__Direction__: Please render the records as a Markdown table with the columns Row and Line, starting at the beginning of the records and ending at the line containing "Y] central coordinate.". Omit blank lines and leave the pictures out of the answer.

__Records supplied__:
■ ■ ■ ■ ■ ■ ■

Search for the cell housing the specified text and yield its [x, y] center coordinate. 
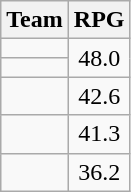
Team [35, 20]
42.6 [99, 96]
41.3 [99, 134]
RPG [99, 20]
48.0 [99, 58]
36.2 [99, 172]
Identify which cell holds the provided text, then report its [X, Y] central coordinate. 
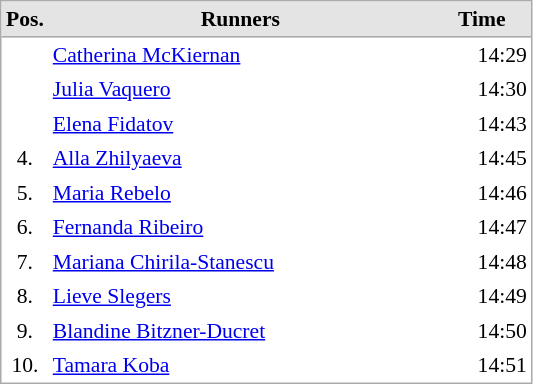
Tamara Koba [240, 365]
Fernanda Ribeiro [240, 227]
14:45 [482, 158]
14:46 [482, 193]
8. [26, 296]
9. [26, 331]
14:47 [482, 227]
14:49 [482, 296]
14:50 [482, 331]
10. [26, 365]
Mariana Chirila-Stanescu [240, 261]
Pos. [26, 20]
Julia Vaquero [240, 89]
4. [26, 158]
Runners [240, 20]
6. [26, 227]
7. [26, 261]
14:48 [482, 261]
14:43 [482, 123]
Lieve Slegers [240, 296]
5. [26, 193]
Blandine Bitzner-Ducret [240, 331]
14:51 [482, 365]
Alla Zhilyaeva [240, 158]
14:30 [482, 89]
Maria Rebelo [240, 193]
Elena Fidatov [240, 123]
Time [482, 20]
14:29 [482, 55]
Catherina McKiernan [240, 55]
Determine the [x, y] coordinate at the center of the cell enclosing the given text.  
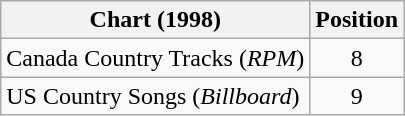
Chart (1998) [156, 20]
9 [357, 96]
8 [357, 58]
Position [357, 20]
Canada Country Tracks (RPM) [156, 58]
US Country Songs (Billboard) [156, 96]
Find where the given text appears and provide that cell's center as (x, y) coordinate. 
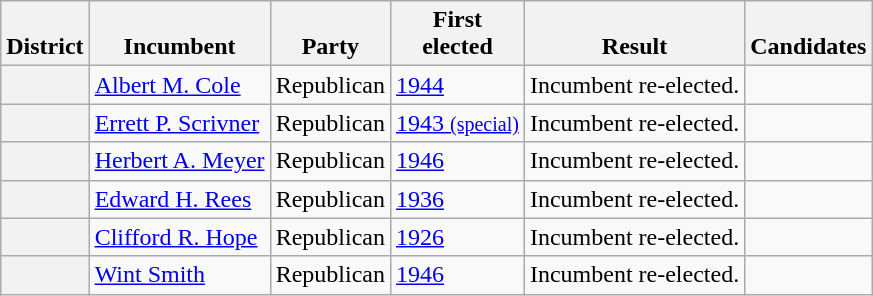
Clifford R. Hope (180, 237)
1943 (special) (457, 123)
1944 (457, 85)
Edward H. Rees (180, 199)
1926 (457, 237)
Candidates (808, 34)
Albert M. Cole (180, 85)
Errett P. Scrivner (180, 123)
District (45, 34)
Firstelected (457, 34)
Incumbent (180, 34)
Herbert A. Meyer (180, 161)
Result (634, 34)
1936 (457, 199)
Party (330, 34)
Wint Smith (180, 275)
Scan for the cell matching the given text and deliver its (x, y) coordinate at center. 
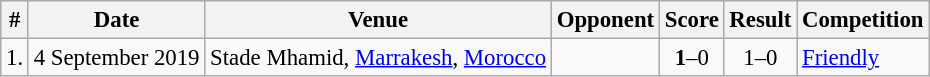
Date (116, 20)
Score (692, 20)
Stade Mhamid, Marrakesh, Morocco (378, 58)
4 September 2019 (116, 58)
Opponent (605, 20)
1. (15, 58)
# (15, 20)
Competition (863, 20)
Venue (378, 20)
Friendly (863, 58)
Result (760, 20)
Return (x, y) of the center of cell containing provided text 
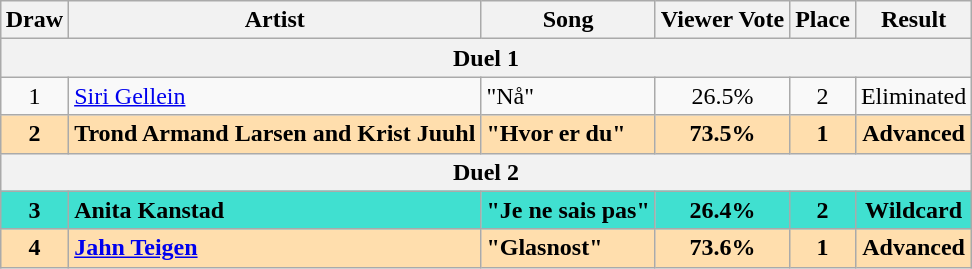
Place (823, 20)
Duel 2 (486, 172)
"Je ne sais pas" (568, 210)
Viewer Vote (722, 20)
Siri Gellein (275, 96)
3 (34, 210)
73.6% (722, 248)
Eliminated (913, 96)
"Glasnost" (568, 248)
73.5% (722, 134)
26.5% (722, 96)
Result (913, 20)
4 (34, 248)
Anita Kanstad (275, 210)
Wildcard (913, 210)
Draw (34, 20)
"Hvor er du" (568, 134)
Duel 1 (486, 58)
Artist (275, 20)
26.4% (722, 210)
Trond Armand Larsen and Krist Juuhl (275, 134)
Song (568, 20)
"Nå" (568, 96)
Jahn Teigen (275, 248)
Return the (X, Y) coordinate for the center point of the cell that contains the specified text.  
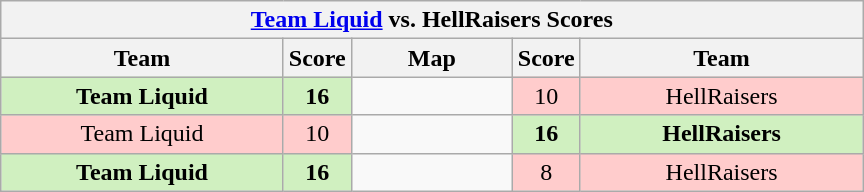
Team Liquid vs. HellRaisers Scores (432, 20)
8 (546, 172)
Map (432, 58)
Identify which cell holds the provided text, then report its (x, y) central coordinate. 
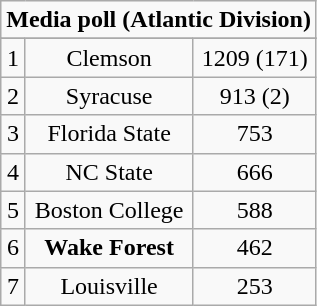
1209 (171) (254, 58)
462 (254, 248)
Media poll (Atlantic Division) (159, 20)
3 (13, 134)
Boston College (109, 210)
1 (13, 58)
4 (13, 172)
NC State (109, 172)
7 (13, 286)
Florida State (109, 134)
753 (254, 134)
2 (13, 96)
913 (2) (254, 96)
666 (254, 172)
Louisville (109, 286)
Syracuse (109, 96)
Wake Forest (109, 248)
6 (13, 248)
Clemson (109, 58)
588 (254, 210)
5 (13, 210)
253 (254, 286)
Detect which cell encompasses the target text, then output its [x, y] center coordinate. 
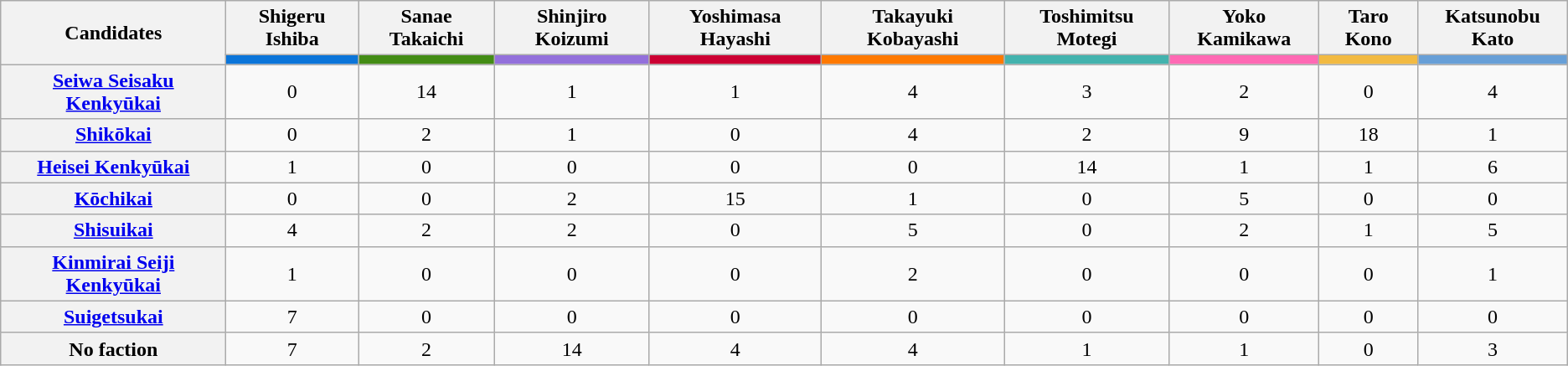
Shikōkai [114, 135]
Shinjiro Koizumi [572, 28]
Kinmirai Seiji Kenkyūkai [114, 273]
Katsunobu Kato [1493, 28]
Candidates [114, 33]
6 [1493, 167]
Kōchikai [114, 199]
Sanae Takaichi [427, 28]
Takayuki Kobayashi [913, 28]
18 [1368, 135]
Toshimitsu Motegi [1087, 28]
15 [735, 199]
Heisei Kenkyūkai [114, 167]
Yoko Kamikawa [1244, 28]
9 [1244, 135]
Shigeru Ishiba [292, 28]
Yoshimasa Hayashi [735, 28]
No faction [114, 348]
Suigetsukai [114, 317]
Taro Kono [1368, 28]
Seiwa Seisaku Kenkyūkai [114, 92]
Shisuikai [114, 230]
For the text-containing cell, return its midpoint in (X, Y) coordinate format. 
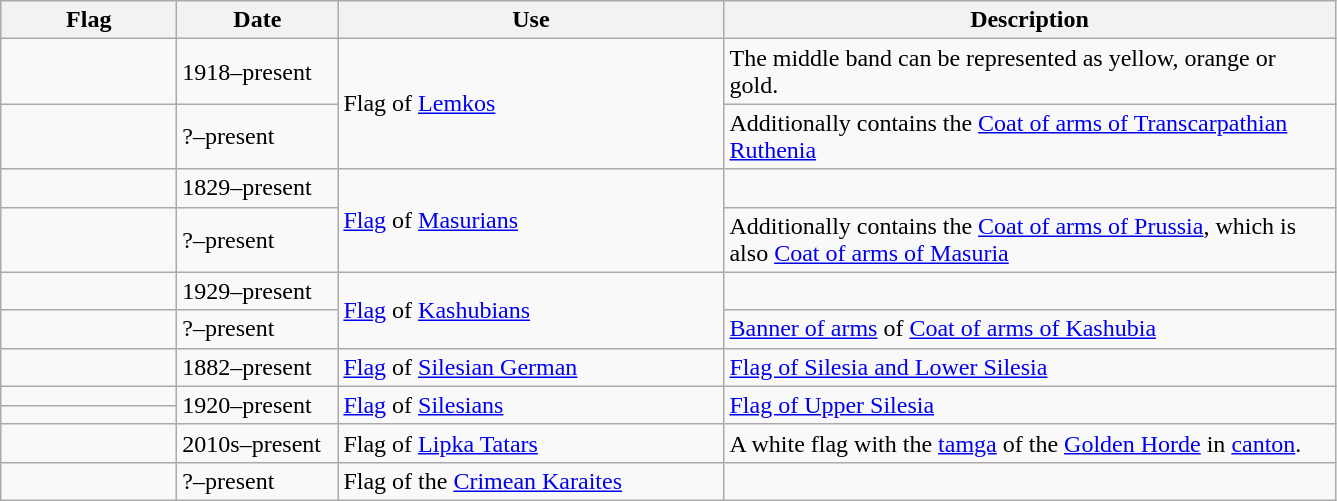
Flag of Masurians (531, 220)
Use (531, 20)
Flag of Kashubians (531, 310)
Flag of Lemkos (531, 104)
The middle band can be represented as yellow, orange or gold. (1030, 72)
Description (1030, 20)
Additionally contains the Coat of arms of Transcarpathian Ruthenia (1030, 136)
Flag of Upper Silesia (1030, 405)
Flag of the Crimean Karaites (531, 481)
A white flag with the tamga of the Golden Horde in canton. (1030, 443)
1920–present (258, 405)
Flag of Lipka Tatars (531, 443)
Banner of arms of Coat of arms of Kashubia (1030, 329)
Flag (89, 20)
Additionally contains the Coat of arms of Prussia, which is also Coat of arms of Masuria (1030, 240)
1929–present (258, 291)
1829–present (258, 188)
Flag of Silesian German (531, 367)
1882–present (258, 367)
Date (258, 20)
Flag of Silesians (531, 405)
Flag of Silesia and Lower Silesia (1030, 367)
2010s–present (258, 443)
1918–present (258, 72)
Search for the cell housing the specified text and yield its (X, Y) center coordinate. 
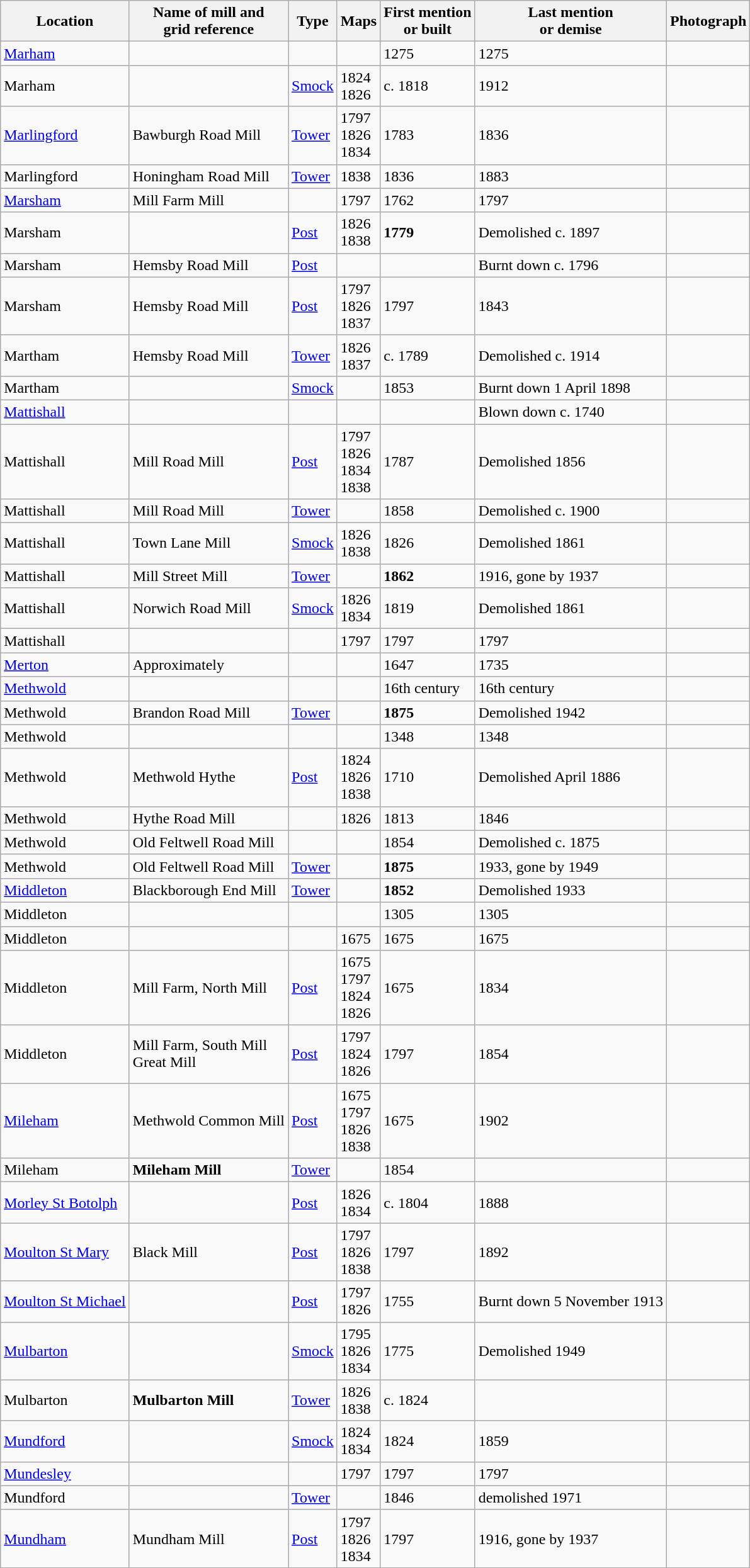
179718261837 (358, 306)
Approximately (208, 665)
18261837 (358, 355)
1883 (571, 176)
Black Mill (208, 1253)
Location (65, 21)
Maps (358, 21)
Bawburgh Road Mill (208, 135)
179718241826 (358, 1055)
1762 (428, 200)
1892 (571, 1253)
Mill Street Mill (208, 576)
c. 1789 (428, 355)
1797182618341838 (358, 462)
Mulbarton Mill (208, 1401)
182418261838 (358, 778)
Demolished 1942 (571, 713)
Demolished c. 1897 (571, 233)
demolished 1971 (571, 1498)
17971826 (358, 1302)
c. 1824 (428, 1401)
1852 (428, 890)
Norwich Road Mill (208, 608)
1843 (571, 306)
179718261838 (358, 1253)
1824 (428, 1442)
Mileham Mill (208, 1171)
Blown down c. 1740 (571, 412)
Demolished c. 1875 (571, 843)
1675179718261838 (358, 1121)
1783 (428, 135)
1813 (428, 819)
Merton (65, 665)
Hythe Road Mill (208, 819)
Last mention or demise (571, 21)
18241826 (358, 86)
1912 (571, 86)
Mundham Mill (208, 1539)
Type (313, 21)
Photograph (708, 21)
First mentionor built (428, 21)
Demolished 1933 (571, 890)
179518261834 (358, 1351)
Demolished 1949 (571, 1351)
Burnt down c. 1796 (571, 265)
Morley St Botolph (65, 1203)
Methwold Common Mill (208, 1121)
Mill Farm, South MillGreat Mill (208, 1055)
1775 (428, 1351)
Burnt down 5 November 1913 (571, 1302)
Demolished c. 1914 (571, 355)
1710 (428, 778)
Brandon Road Mill (208, 713)
Methwold Hythe (208, 778)
1888 (571, 1203)
Demolished c. 1900 (571, 511)
1853 (428, 388)
1779 (428, 233)
1859 (571, 1442)
Demolished 1856 (571, 462)
Demolished April 1886 (571, 778)
1819 (428, 608)
c. 1804 (428, 1203)
Blackborough End Mill (208, 890)
1755 (428, 1302)
18241834 (358, 1442)
Mundham (65, 1539)
Mundesley (65, 1474)
Moulton St Mary (65, 1253)
1834 (571, 989)
Name of mill andgrid reference (208, 21)
1858 (428, 511)
1902 (571, 1121)
1838 (358, 176)
1862 (428, 576)
1933, gone by 1949 (571, 866)
Honingham Road Mill (208, 176)
Town Lane Mill (208, 544)
Burnt down 1 April 1898 (571, 388)
Moulton St Michael (65, 1302)
Mill Farm Mill (208, 200)
1647 (428, 665)
1675179718241826 (358, 989)
c. 1818 (428, 86)
Mill Farm, North Mill (208, 989)
1735 (571, 665)
1787 (428, 462)
Provide the [x, y] coordinate of the cell's center where the given text is located.  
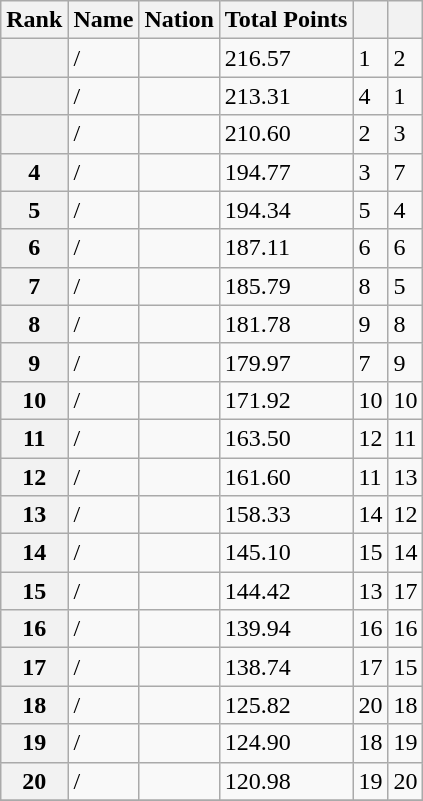
125.82 [286, 705]
181.78 [286, 324]
216.57 [286, 58]
171.92 [286, 400]
194.77 [286, 172]
187.11 [286, 248]
213.31 [286, 96]
163.50 [286, 438]
210.60 [286, 134]
124.90 [286, 743]
Name [104, 20]
Nation [179, 20]
158.33 [286, 515]
194.34 [286, 210]
179.97 [286, 362]
144.42 [286, 591]
139.94 [286, 629]
138.74 [286, 667]
Total Points [286, 20]
185.79 [286, 286]
161.60 [286, 477]
120.98 [286, 781]
Rank [34, 20]
145.10 [286, 553]
Scan for the cell matching the given text and deliver its [X, Y] coordinate at center. 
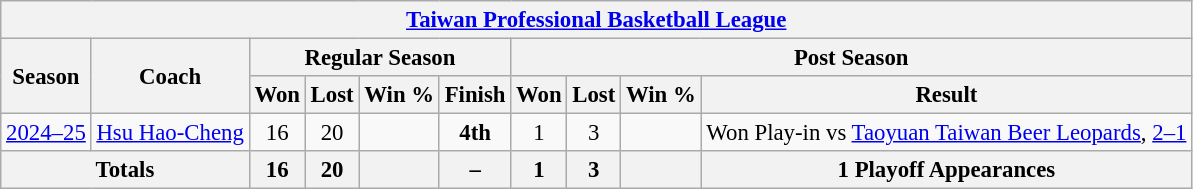
Coach [170, 76]
Post Season [852, 58]
Season [46, 76]
Won Play-in vs Taoyuan Taiwan Beer Leopards, 2–1 [946, 133]
2024–25 [46, 133]
Hsu Hao-Cheng [170, 133]
4th [474, 133]
Finish [474, 95]
Taiwan Professional Basketball League [596, 20]
Totals [125, 170]
Regular Season [380, 58]
– [474, 170]
1 Playoff Appearances [946, 170]
Result [946, 95]
Determine the (x, y) coordinate at the center of the cell enclosing the given text.  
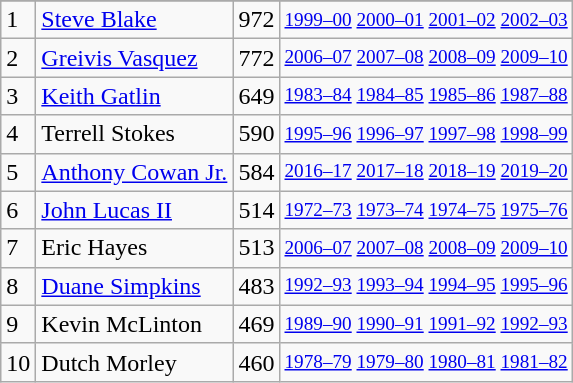
513 (256, 248)
1972–73 1973–74 1974–75 1975–76 (426, 210)
2016–17 2017–18 2018–19 2019–20 (426, 172)
Greivis Vasquez (134, 58)
10 (18, 362)
584 (256, 172)
649 (256, 96)
1995–96 1996–97 1997–98 1998–99 (426, 134)
Dutch Morley (134, 362)
2 (18, 58)
590 (256, 134)
9 (18, 324)
1989–90 1990–91 1991–92 1992–93 (426, 324)
Terrell Stokes (134, 134)
8 (18, 286)
3 (18, 96)
1983–84 1984–85 1985–86 1987–88 (426, 96)
Keith Gatlin (134, 96)
1999–00 2000–01 2001–02 2002–03 (426, 20)
4 (18, 134)
469 (256, 324)
Steve Blake (134, 20)
772 (256, 58)
Eric Hayes (134, 248)
1992–93 1993–94 1994–95 1995–96 (426, 286)
972 (256, 20)
460 (256, 362)
Anthony Cowan Jr. (134, 172)
514 (256, 210)
5 (18, 172)
Kevin McLinton (134, 324)
Duane Simpkins (134, 286)
1 (18, 20)
6 (18, 210)
John Lucas II (134, 210)
1978–79 1979–80 1980–81 1981–82 (426, 362)
7 (18, 248)
483 (256, 286)
Pinpoint the cell where the given text exists, returning its (x, y) midpoint coordinate. 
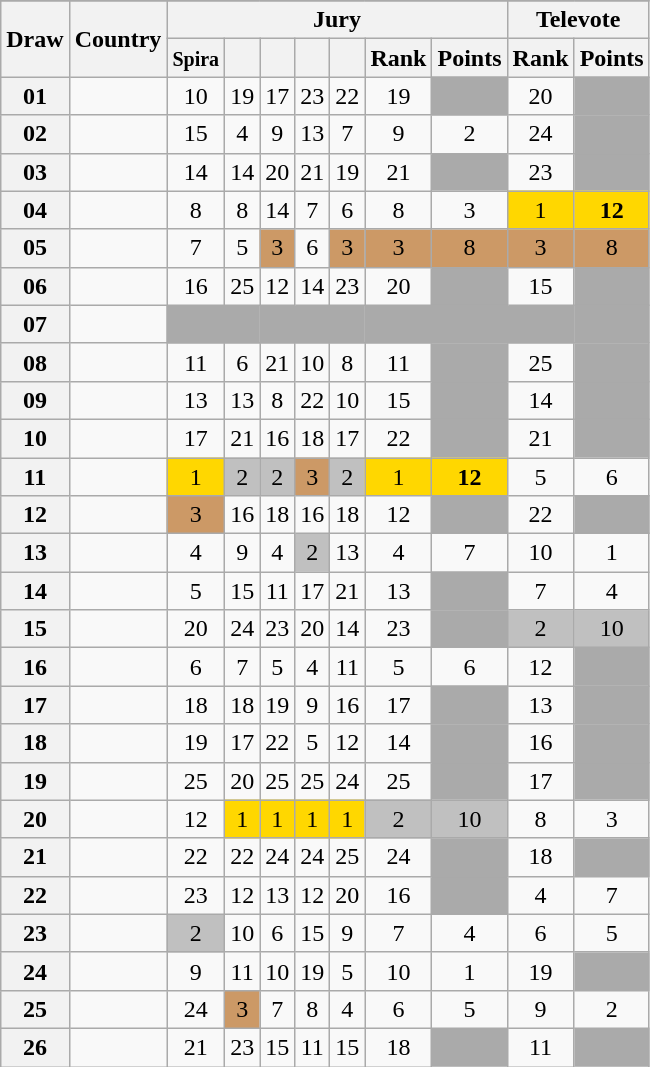
04 (35, 210)
01 (35, 96)
02 (35, 134)
05 (35, 248)
Draw (35, 39)
08 (35, 362)
Country (118, 39)
09 (35, 400)
Televote (578, 20)
26 (35, 1047)
Jury (337, 20)
07 (35, 324)
03 (35, 172)
Spira (196, 58)
06 (35, 286)
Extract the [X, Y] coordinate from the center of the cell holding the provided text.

■ ■ ■ ■ ■ ■ ■

__Exercise answer__:
| Row | Line |
|---|---|
| 1 | Search for the cell housing the specified text and yield its [x, y] center coordinate.  |
| 2 | Team [35, 20] |
| 3 | 42.6 [99, 96] |
| 4 | 41.3 [99, 134] |
| 5 | RPG [99, 20] |
| 6 | 48.0 [99, 58] |
| 7 | 36.2 [99, 172] |
| 8 | Identify which cell holds the provided text, then report its [X, Y] central coordinate.  |